*Given entries*:
▬▬▬▬▬▬▬▬▬▬
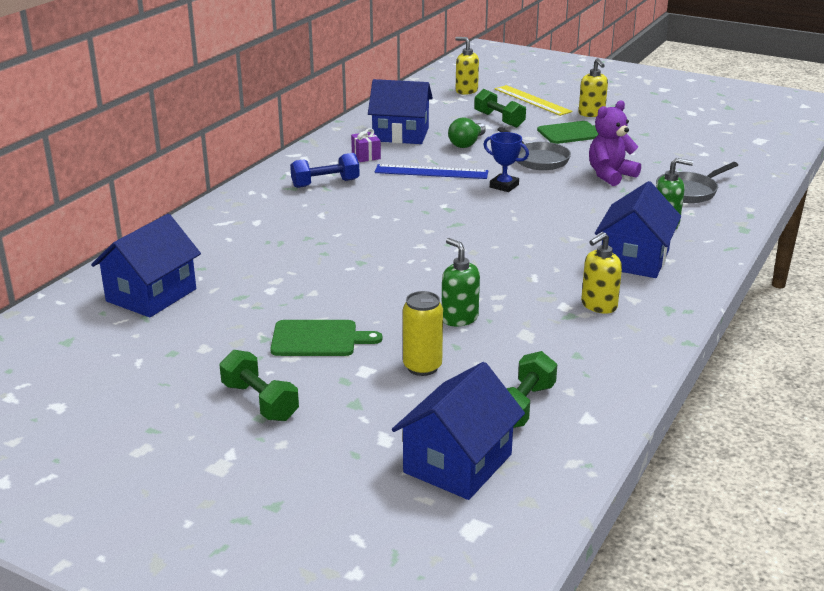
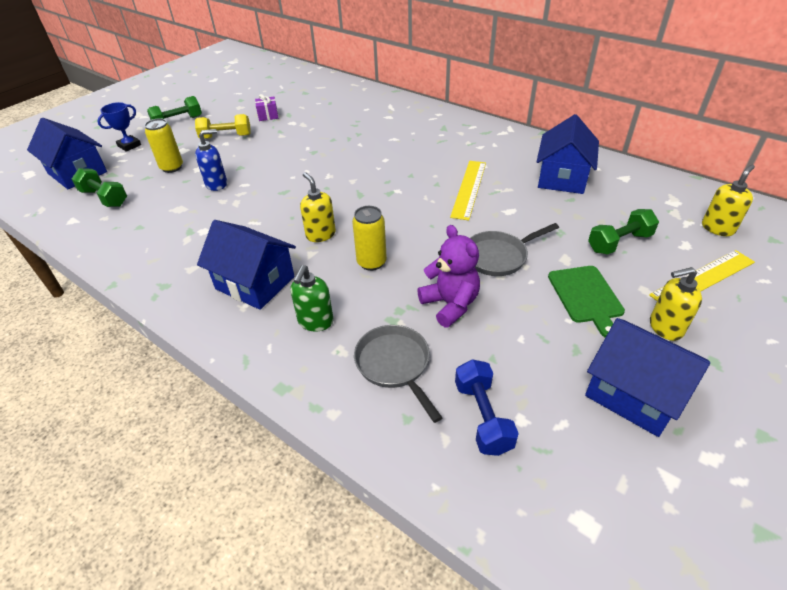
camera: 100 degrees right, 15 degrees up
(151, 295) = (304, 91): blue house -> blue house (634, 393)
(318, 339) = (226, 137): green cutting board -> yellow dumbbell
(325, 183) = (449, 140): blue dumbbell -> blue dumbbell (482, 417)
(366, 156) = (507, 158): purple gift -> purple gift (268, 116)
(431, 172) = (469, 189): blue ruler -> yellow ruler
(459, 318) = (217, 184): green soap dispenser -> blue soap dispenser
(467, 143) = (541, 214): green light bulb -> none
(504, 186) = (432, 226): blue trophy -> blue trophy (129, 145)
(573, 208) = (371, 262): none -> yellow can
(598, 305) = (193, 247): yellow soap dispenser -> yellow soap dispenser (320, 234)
▬▬▬▬▬▬▬▬▬▬
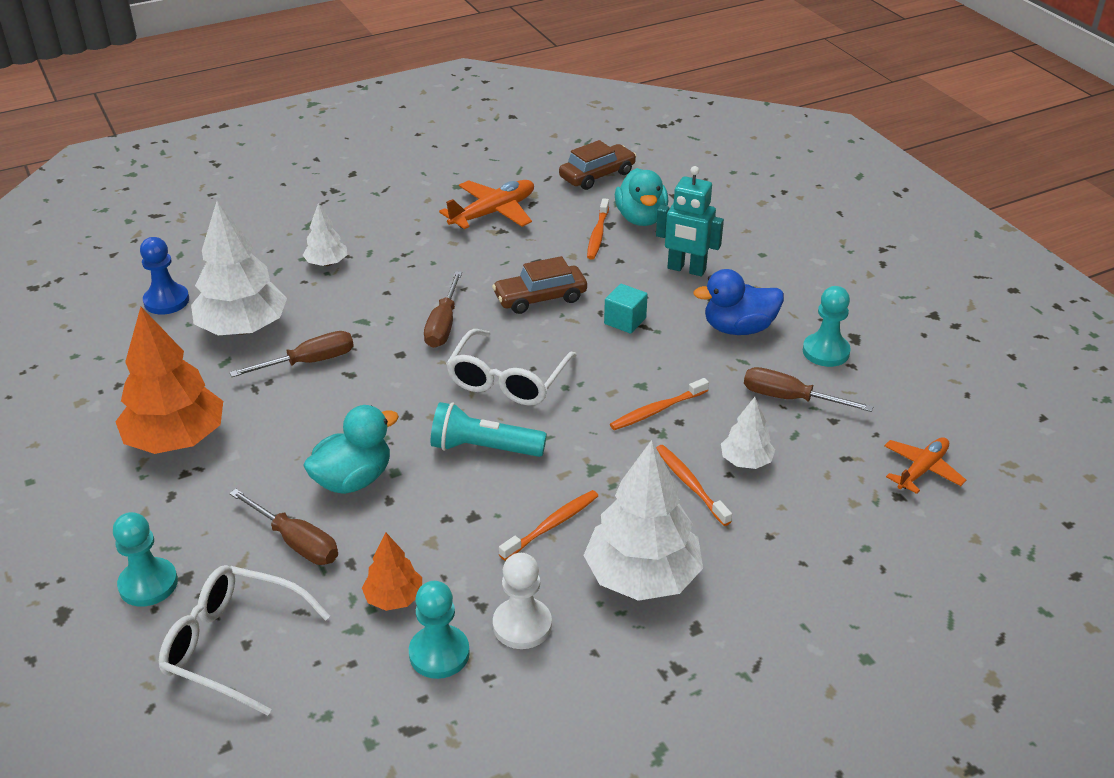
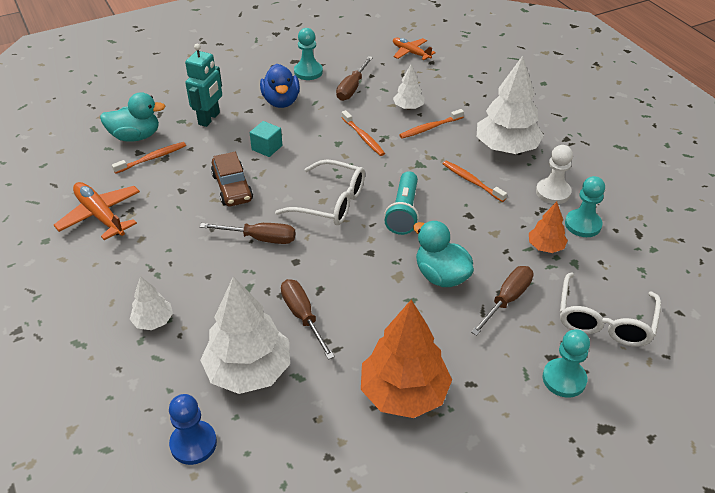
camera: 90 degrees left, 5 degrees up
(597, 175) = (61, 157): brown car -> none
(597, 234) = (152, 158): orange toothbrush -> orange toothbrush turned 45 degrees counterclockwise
▬▬▬▬▬▬▬▬▬▬
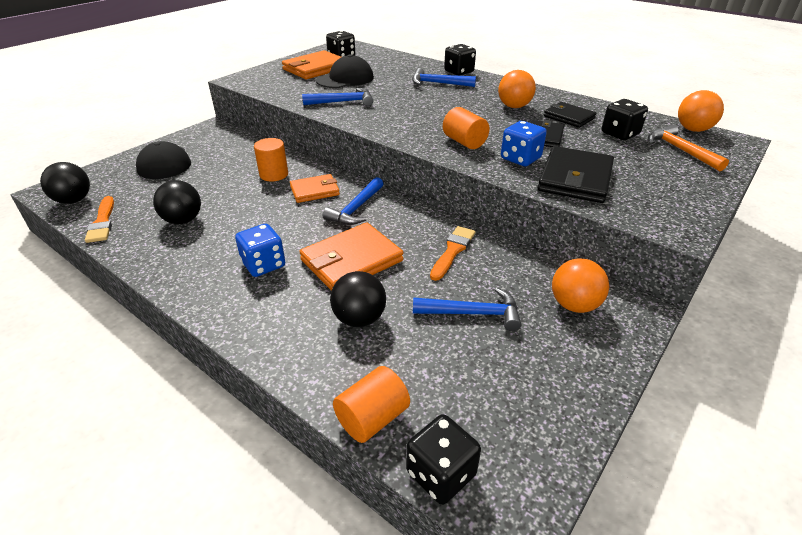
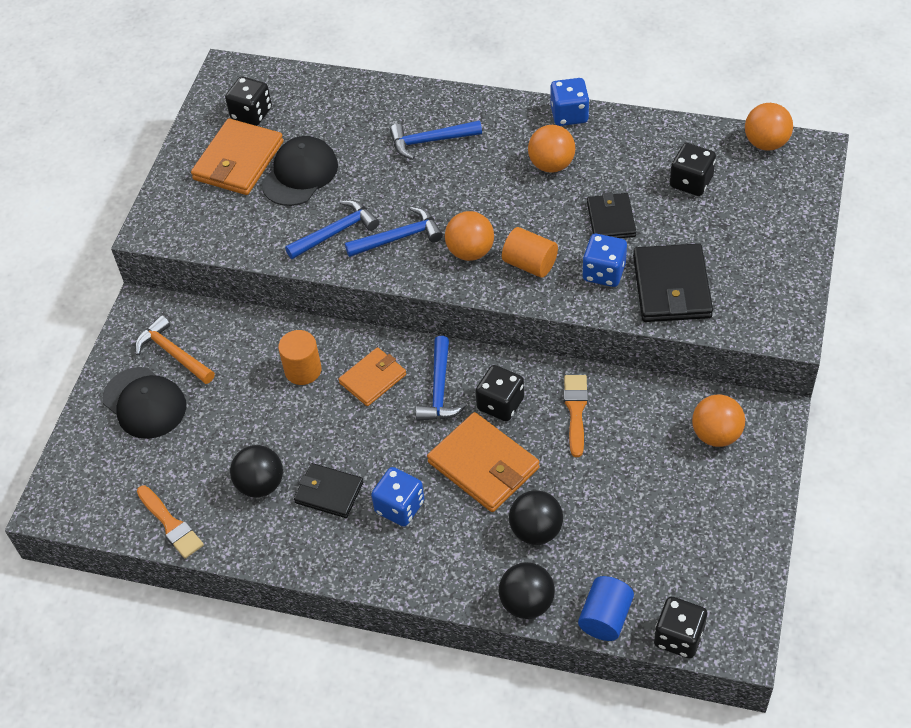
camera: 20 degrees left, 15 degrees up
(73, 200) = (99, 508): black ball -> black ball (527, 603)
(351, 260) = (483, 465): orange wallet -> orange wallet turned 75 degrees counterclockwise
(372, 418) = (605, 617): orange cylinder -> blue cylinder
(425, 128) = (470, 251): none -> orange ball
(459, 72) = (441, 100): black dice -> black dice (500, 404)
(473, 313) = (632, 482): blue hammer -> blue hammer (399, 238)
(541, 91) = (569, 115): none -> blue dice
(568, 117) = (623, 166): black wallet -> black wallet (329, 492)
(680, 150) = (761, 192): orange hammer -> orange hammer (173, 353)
▬▬▬▬▬▬▬▬▬▬
*Work instruction*: All lines of the data above that include the word "soap" must be shown.

*Solution*:
(459, 318) = (217, 184): green soap dispenser -> blue soap dispenser
(598, 305) = (193, 247): yellow soap dispenser -> yellow soap dispenser (320, 234)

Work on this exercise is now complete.